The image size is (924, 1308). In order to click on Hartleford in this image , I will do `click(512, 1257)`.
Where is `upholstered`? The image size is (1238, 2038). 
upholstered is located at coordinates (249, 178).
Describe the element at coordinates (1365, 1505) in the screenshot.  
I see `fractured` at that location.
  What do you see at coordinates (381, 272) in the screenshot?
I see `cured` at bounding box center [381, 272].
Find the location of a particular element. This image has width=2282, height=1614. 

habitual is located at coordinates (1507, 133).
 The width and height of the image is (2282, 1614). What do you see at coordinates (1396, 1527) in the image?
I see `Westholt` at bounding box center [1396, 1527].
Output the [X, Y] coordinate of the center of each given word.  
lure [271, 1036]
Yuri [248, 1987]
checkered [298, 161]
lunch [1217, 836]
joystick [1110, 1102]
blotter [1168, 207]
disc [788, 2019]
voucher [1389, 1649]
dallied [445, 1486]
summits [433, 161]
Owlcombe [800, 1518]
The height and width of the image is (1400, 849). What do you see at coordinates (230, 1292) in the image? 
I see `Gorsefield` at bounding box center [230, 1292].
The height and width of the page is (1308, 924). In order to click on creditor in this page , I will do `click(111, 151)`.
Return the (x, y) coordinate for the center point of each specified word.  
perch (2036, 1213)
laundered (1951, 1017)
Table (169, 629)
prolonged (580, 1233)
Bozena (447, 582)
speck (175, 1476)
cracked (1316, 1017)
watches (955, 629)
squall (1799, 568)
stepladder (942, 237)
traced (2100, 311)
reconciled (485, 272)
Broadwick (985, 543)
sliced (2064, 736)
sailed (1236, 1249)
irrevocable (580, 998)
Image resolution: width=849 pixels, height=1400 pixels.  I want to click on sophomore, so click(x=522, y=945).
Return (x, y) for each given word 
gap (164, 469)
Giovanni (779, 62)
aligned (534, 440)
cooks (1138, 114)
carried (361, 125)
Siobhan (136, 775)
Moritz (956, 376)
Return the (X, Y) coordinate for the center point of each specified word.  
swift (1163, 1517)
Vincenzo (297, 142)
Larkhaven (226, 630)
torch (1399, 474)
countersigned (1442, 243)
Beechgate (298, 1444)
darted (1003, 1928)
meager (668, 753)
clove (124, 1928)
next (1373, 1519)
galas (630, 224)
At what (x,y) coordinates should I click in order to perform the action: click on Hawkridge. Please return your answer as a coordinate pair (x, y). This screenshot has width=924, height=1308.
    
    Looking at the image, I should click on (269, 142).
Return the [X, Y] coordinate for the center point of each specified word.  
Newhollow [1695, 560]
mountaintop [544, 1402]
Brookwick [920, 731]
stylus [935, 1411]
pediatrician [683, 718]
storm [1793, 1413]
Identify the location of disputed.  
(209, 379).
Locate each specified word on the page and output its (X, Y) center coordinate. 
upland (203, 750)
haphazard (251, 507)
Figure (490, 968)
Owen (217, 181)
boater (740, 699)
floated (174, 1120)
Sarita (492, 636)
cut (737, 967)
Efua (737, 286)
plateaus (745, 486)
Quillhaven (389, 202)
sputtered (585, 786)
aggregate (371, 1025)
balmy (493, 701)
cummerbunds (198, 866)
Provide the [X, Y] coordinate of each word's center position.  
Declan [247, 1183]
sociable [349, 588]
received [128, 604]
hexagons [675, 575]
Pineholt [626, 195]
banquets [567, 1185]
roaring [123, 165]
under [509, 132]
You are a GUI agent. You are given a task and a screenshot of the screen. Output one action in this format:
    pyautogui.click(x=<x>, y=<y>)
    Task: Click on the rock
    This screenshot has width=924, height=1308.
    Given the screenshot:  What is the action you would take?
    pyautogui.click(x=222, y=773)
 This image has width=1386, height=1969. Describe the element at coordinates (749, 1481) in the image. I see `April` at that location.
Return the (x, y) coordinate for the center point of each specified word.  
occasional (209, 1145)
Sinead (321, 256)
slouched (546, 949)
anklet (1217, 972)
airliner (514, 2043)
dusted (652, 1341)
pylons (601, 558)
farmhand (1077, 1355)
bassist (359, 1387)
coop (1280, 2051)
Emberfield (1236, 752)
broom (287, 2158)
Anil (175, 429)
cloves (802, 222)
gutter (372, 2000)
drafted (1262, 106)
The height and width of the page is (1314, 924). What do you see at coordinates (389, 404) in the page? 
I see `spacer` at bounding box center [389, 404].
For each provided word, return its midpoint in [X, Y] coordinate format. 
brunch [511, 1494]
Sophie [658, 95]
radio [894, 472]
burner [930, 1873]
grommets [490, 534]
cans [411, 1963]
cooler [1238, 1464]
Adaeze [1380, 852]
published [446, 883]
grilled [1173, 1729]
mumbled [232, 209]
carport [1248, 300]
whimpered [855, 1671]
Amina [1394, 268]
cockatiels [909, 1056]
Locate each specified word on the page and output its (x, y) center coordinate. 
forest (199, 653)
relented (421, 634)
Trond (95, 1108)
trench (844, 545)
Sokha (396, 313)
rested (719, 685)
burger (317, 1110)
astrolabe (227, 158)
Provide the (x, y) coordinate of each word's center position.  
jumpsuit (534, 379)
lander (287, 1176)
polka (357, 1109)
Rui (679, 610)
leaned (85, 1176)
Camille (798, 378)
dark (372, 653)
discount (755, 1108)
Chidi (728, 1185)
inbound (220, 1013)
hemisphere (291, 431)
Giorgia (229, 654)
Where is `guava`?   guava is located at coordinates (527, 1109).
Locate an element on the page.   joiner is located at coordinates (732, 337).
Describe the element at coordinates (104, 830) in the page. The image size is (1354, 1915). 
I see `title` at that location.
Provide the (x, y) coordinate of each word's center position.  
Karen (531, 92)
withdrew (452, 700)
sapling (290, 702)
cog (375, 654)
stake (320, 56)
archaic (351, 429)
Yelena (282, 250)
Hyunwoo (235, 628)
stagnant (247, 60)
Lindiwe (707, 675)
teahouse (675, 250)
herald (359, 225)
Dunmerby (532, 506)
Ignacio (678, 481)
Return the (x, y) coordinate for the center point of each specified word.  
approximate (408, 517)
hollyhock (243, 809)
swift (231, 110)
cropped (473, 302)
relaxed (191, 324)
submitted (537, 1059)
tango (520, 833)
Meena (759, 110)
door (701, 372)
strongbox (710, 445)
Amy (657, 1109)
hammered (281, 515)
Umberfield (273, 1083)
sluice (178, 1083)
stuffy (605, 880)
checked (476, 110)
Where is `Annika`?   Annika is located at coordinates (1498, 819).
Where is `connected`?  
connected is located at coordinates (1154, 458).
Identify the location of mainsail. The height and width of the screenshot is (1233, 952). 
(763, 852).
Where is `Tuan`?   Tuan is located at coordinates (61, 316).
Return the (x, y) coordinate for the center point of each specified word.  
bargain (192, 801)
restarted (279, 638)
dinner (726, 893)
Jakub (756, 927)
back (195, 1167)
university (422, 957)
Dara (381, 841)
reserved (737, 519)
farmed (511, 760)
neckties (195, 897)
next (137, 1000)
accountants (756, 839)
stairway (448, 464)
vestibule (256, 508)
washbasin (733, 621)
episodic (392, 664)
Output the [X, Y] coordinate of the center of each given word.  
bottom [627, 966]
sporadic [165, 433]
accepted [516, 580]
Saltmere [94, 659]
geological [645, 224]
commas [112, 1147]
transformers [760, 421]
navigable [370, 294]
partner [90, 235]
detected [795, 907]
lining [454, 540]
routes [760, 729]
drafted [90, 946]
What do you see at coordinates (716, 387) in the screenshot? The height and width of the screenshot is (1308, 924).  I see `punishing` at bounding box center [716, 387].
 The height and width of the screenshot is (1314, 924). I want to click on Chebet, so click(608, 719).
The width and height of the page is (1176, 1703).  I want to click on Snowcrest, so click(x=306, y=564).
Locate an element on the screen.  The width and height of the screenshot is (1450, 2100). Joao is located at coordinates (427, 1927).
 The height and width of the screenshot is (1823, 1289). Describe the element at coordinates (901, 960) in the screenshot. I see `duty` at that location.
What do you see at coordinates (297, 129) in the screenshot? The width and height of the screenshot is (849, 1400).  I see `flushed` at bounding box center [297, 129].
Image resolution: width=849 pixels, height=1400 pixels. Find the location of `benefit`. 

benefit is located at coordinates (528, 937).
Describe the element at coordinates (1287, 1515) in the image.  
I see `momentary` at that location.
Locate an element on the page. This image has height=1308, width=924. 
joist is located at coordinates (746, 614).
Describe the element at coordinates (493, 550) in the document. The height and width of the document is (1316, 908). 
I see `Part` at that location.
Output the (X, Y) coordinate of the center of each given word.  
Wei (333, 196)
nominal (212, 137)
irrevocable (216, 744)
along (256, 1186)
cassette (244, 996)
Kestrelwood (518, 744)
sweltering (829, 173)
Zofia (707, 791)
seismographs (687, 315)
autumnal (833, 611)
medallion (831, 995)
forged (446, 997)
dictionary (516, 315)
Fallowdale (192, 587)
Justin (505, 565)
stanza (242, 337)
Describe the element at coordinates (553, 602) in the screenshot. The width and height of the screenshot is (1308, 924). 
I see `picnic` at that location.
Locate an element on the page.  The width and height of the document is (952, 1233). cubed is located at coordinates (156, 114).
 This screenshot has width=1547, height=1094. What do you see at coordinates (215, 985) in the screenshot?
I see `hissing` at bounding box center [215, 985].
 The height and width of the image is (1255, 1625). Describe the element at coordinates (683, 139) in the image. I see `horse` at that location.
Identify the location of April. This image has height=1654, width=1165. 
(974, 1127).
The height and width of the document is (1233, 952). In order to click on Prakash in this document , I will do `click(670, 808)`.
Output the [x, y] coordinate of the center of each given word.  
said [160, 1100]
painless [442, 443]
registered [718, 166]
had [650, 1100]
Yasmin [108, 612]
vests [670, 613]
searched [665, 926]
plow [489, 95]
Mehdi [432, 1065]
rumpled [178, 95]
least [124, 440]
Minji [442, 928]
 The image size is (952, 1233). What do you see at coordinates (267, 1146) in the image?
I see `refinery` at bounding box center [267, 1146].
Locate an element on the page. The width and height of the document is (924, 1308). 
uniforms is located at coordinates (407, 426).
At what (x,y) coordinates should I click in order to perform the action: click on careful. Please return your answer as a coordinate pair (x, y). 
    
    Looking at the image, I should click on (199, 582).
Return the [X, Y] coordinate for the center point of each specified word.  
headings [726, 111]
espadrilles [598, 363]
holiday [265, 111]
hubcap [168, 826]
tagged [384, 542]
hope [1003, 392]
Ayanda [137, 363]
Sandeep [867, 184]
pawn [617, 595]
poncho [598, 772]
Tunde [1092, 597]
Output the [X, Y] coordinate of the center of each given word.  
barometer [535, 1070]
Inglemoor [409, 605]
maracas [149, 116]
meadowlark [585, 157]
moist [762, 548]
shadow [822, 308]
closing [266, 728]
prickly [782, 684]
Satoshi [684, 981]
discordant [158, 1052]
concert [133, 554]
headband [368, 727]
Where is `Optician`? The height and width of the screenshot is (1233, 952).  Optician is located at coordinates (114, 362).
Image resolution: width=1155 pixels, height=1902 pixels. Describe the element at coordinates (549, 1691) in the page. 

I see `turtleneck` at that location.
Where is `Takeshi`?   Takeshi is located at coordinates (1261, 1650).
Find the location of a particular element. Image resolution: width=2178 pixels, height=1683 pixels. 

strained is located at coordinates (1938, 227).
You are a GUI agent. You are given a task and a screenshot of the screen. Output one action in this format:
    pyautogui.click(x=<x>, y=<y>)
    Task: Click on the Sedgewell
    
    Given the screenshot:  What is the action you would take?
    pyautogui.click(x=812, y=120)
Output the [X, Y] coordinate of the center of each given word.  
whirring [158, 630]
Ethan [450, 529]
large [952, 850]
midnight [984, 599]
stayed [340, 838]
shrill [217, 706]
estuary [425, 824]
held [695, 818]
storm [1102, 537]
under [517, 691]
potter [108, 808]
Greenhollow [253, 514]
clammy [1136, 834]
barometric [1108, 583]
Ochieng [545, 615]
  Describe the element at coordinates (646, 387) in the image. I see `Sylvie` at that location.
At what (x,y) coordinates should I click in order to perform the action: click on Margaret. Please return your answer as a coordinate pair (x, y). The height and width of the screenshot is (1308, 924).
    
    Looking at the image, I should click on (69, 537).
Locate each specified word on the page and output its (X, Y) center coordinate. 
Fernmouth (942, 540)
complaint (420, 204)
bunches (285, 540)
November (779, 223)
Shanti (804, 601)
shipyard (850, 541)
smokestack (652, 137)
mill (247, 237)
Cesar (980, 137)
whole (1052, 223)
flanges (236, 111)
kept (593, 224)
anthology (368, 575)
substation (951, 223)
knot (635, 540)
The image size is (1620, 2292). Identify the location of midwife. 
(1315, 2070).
- - -
▶ Stated goal
Print the lines of the records exactly as they appear, starting with the line that contains "cockatiels [909, 1056]" and going on through the line that contains "Dara (381, 841)", both included.

▶ The reply
cockatiels [909, 1056]
Locate each specified word on the page and output its (x, y) center coordinate. 
forest (199, 653)
relented (421, 634)
Trond (95, 1108)
trench (844, 545)
Sokha (396, 313)
rested (719, 685)
burger (317, 1110)
astrolabe (227, 158)
Provide the (x, y) coordinate of each word's center position.  
jumpsuit (534, 379)
lander (287, 1176)
polka (357, 1109)
Rui (679, 610)
leaned (85, 1176)
Camille (798, 378)
dark (372, 653)
discount (755, 1108)
Chidi (728, 1185)
inbound (220, 1013)
hemisphere (291, 431)
Giorgia (229, 654)
Where is `guava`?   guava is located at coordinates (527, 1109).
Locate an element on the page.   joiner is located at coordinates (732, 337).
Describe the element at coordinates (104, 830) in the page. The image size is (1354, 1915). 
I see `title` at that location.
Provide the (x, y) coordinate of each word's center position.  
Karen (531, 92)
withdrew (452, 700)
sapling (290, 702)
cog (375, 654)
stake (320, 56)
archaic (351, 429)
Yelena (282, 250)
Hyunwoo (235, 628)
stagnant (247, 60)
Lindiwe (707, 675)
teahouse (675, 250)
herald (359, 225)
Dunmerby (532, 506)
Ignacio (678, 481)
Return the (x, y) coordinate for the center point of each specified word.  
approximate (408, 517)
hollyhock (243, 809)
swift (231, 110)
cropped (473, 302)
relaxed (191, 324)
submitted (537, 1059)
tango (520, 833)
Meena (759, 110)
door (701, 372)
strongbox (710, 445)
Amy (657, 1109)
hammered (281, 515)
Umberfield (273, 1083)
sluice (178, 1083)
stuffy (605, 880)
checked (476, 110)
Where is `Annika`?   Annika is located at coordinates (1498, 819).
Where is `connected`?  
connected is located at coordinates (1154, 458).
Identify the location of mainsail. The height and width of the screenshot is (1233, 952). 
(763, 852).
Where is `Tuan`?   Tuan is located at coordinates (61, 316).
Return the (x, y) coordinate for the center point of each specified word.  
bargain (192, 801)
restarted (279, 638)
dinner (726, 893)
Jakub (756, 927)
back (195, 1167)
university (422, 957)
Dara (381, 841)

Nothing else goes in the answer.